WHAT YOU SHOULD DO: Copy each line containing the word "none" from the records that follow, please.

[Itemized modification records]
────────

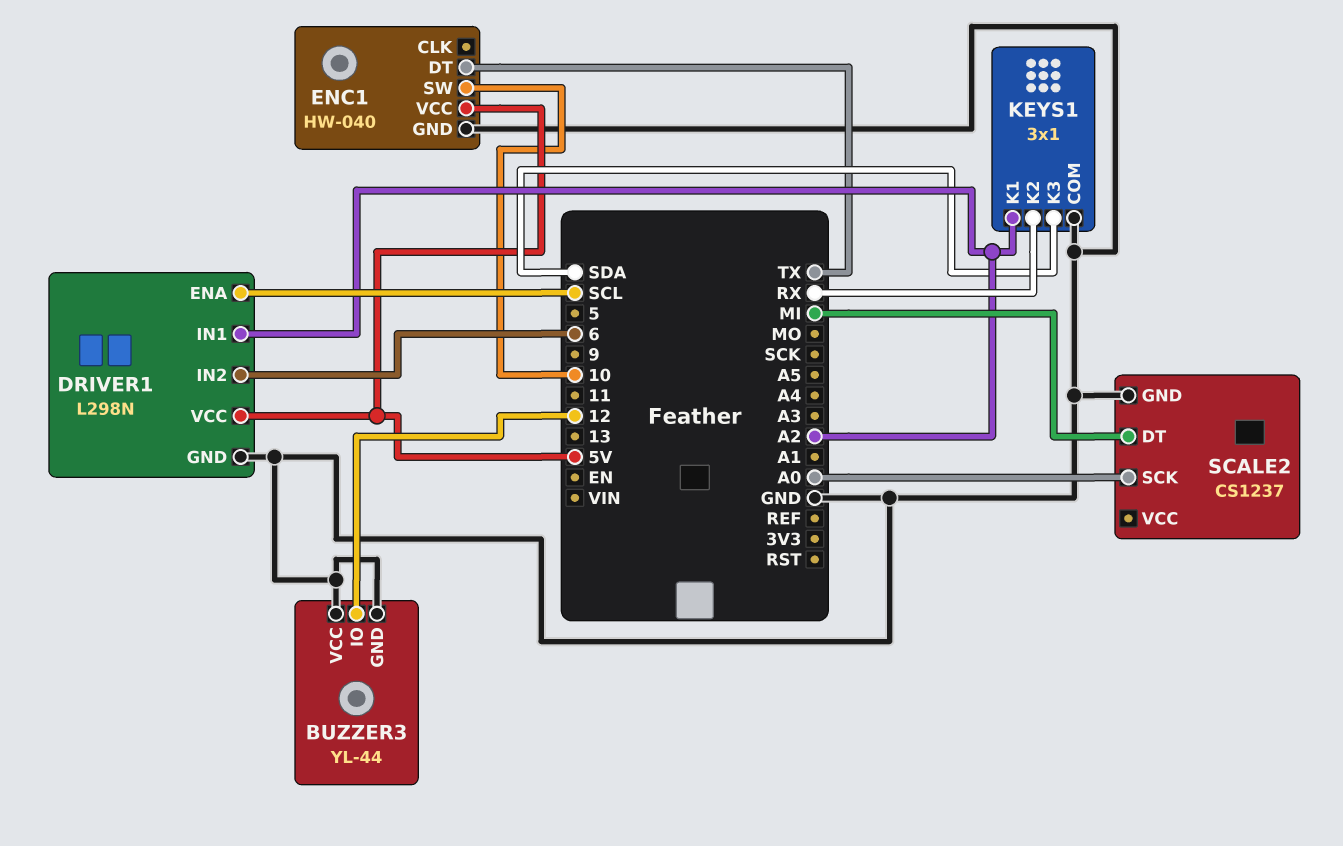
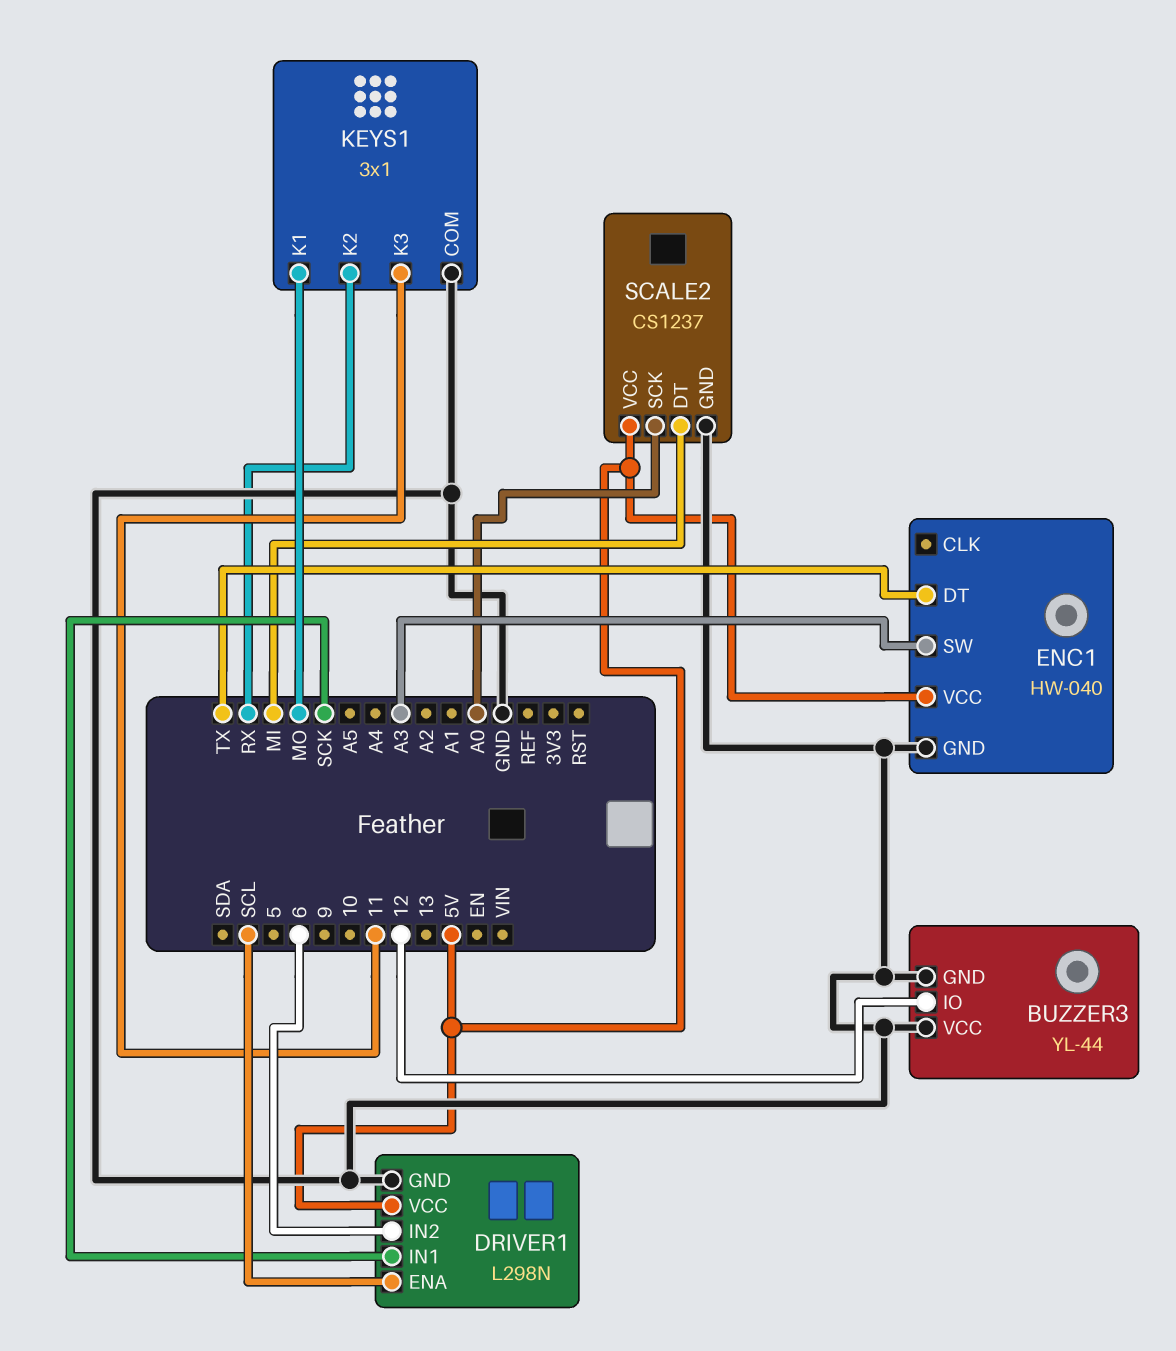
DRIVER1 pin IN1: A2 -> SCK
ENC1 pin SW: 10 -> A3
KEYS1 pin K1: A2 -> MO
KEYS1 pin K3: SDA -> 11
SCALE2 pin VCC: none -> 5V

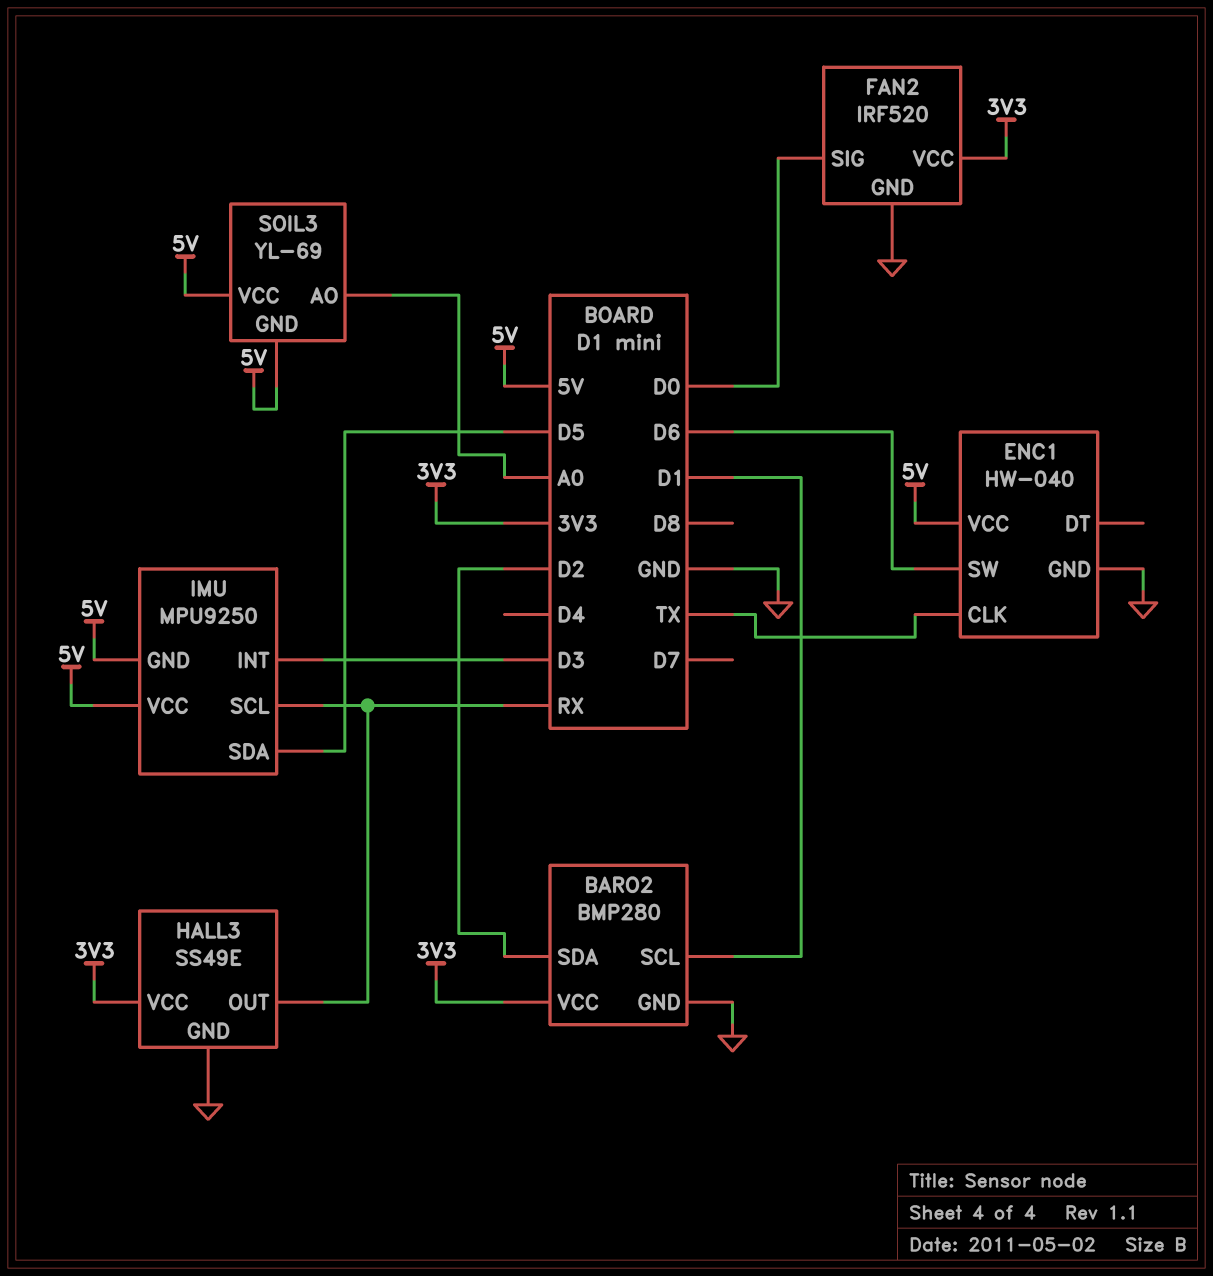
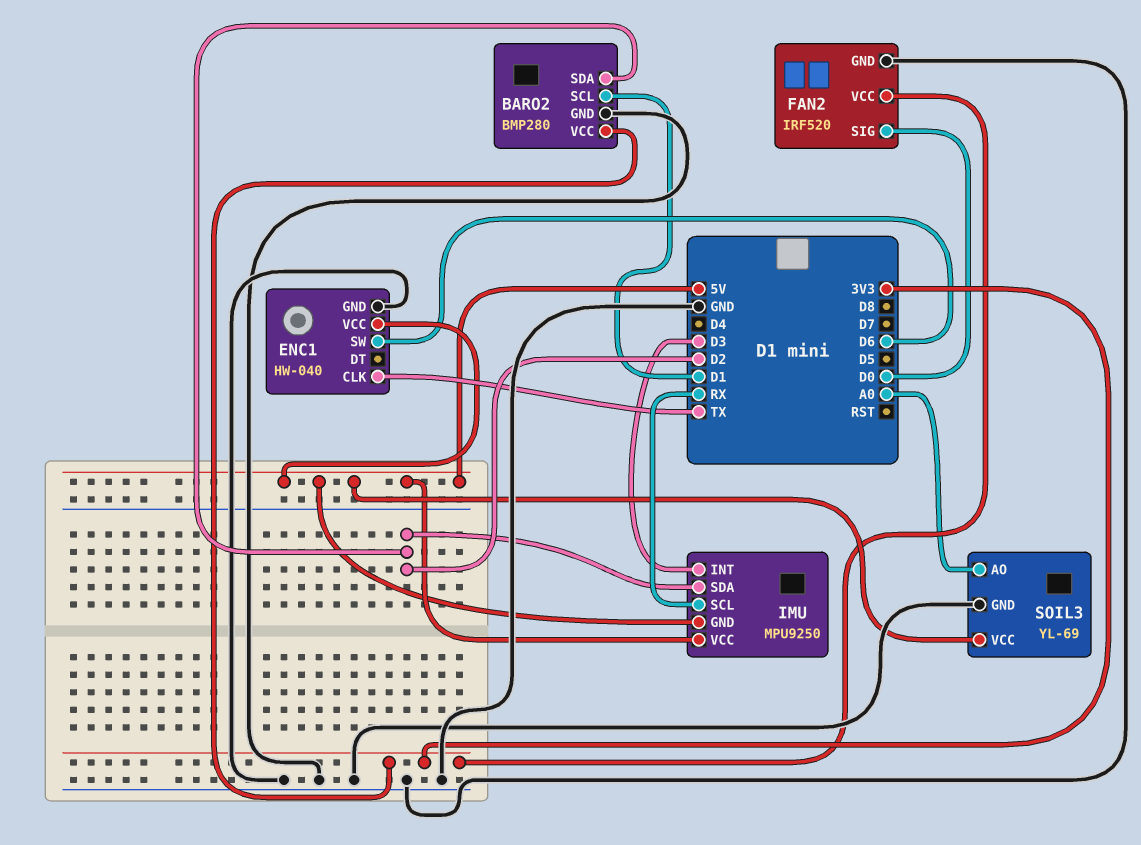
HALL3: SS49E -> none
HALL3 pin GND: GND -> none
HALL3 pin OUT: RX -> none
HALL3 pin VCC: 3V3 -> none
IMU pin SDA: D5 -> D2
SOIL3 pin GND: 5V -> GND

────────

RESULT OF THIS TASK:
SCALE2 pin VCC: none -> 5V
HALL3: SS49E -> none
HALL3 pin GND: GND -> none
HALL3 pin OUT: RX -> none
HALL3 pin VCC: 3V3 -> none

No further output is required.